[TASK TO COMPLETE]: Starting at the line that contains "newsstand [405, 490]" and ending at the last of the items, write out only those lines again, requests included. Multiply every coordinate in the answers by 1.95 and round each result to a whole number, with halves rounded up.
++++++++++
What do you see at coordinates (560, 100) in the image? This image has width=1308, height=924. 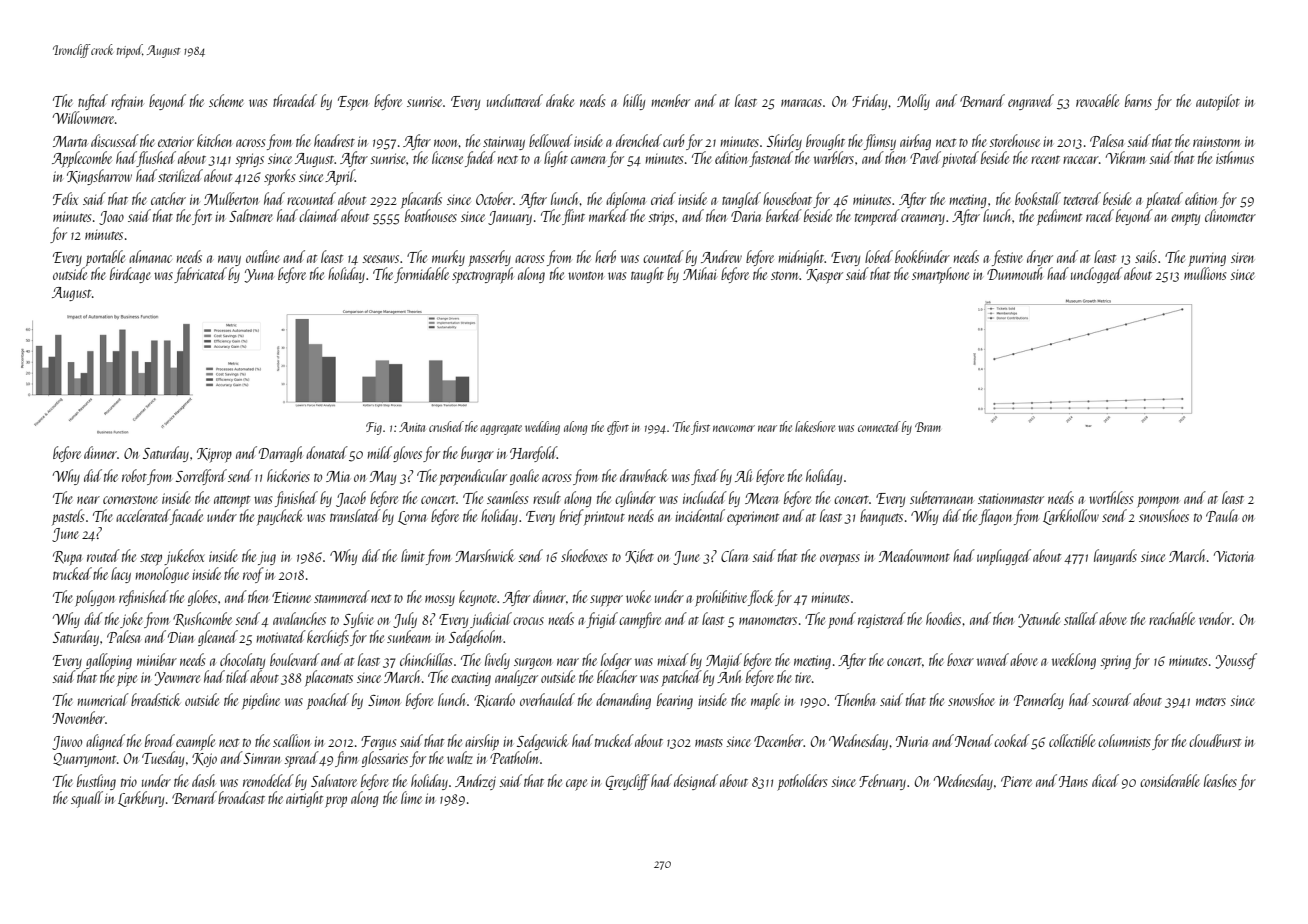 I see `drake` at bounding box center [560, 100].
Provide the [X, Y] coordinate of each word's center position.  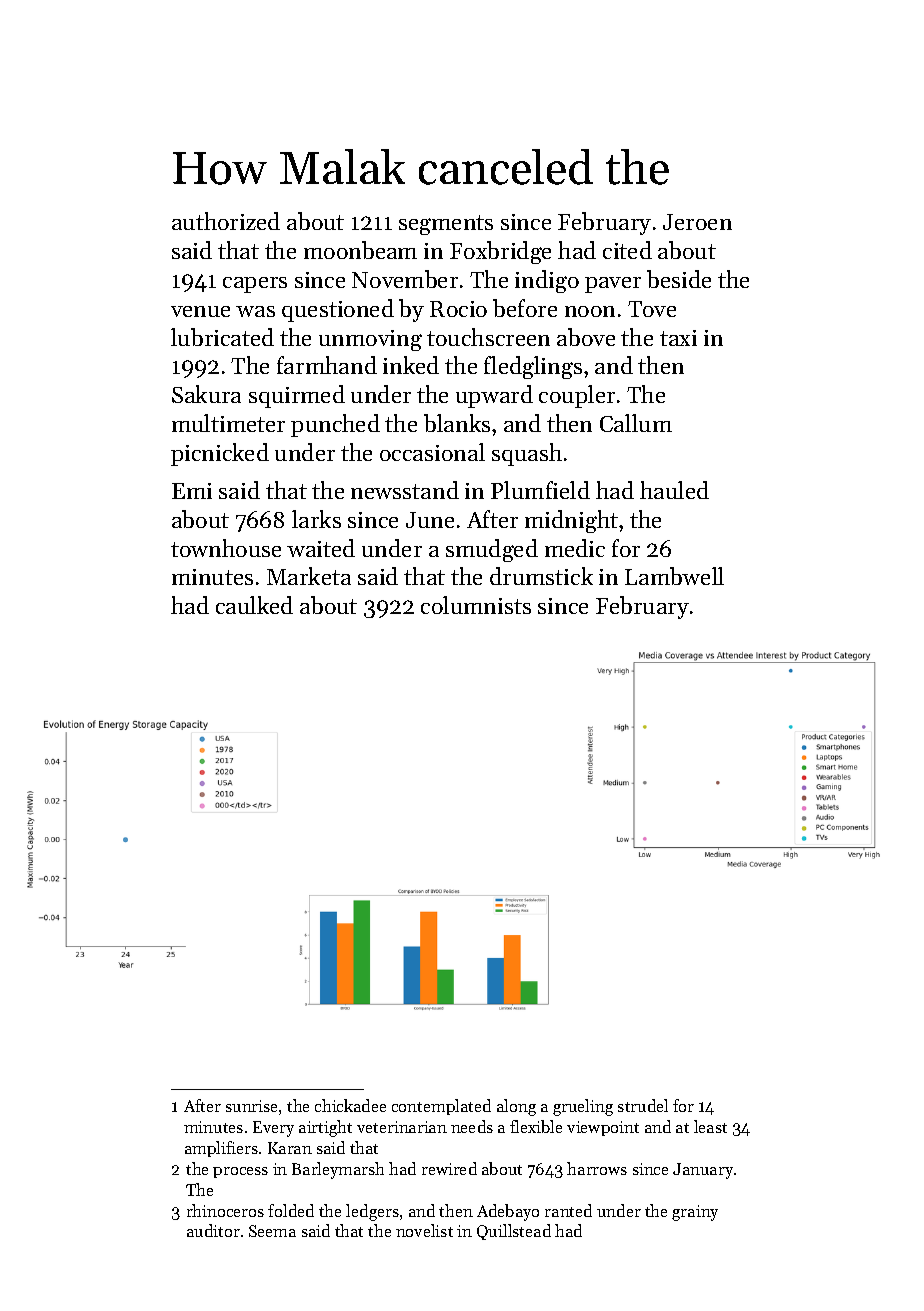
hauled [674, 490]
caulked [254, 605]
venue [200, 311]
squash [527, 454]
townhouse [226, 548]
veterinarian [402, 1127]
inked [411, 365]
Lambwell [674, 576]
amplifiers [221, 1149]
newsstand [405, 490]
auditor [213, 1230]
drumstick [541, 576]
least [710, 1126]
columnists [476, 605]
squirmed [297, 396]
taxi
++++++++++
[WRITTEN SOLUTION]:
newsstand [790, 956]
auditor [415, 2399]
drumstick [1055, 1123]
least [1385, 2196]
columnists [928, 1180]
squirmed [579, 772]
taxi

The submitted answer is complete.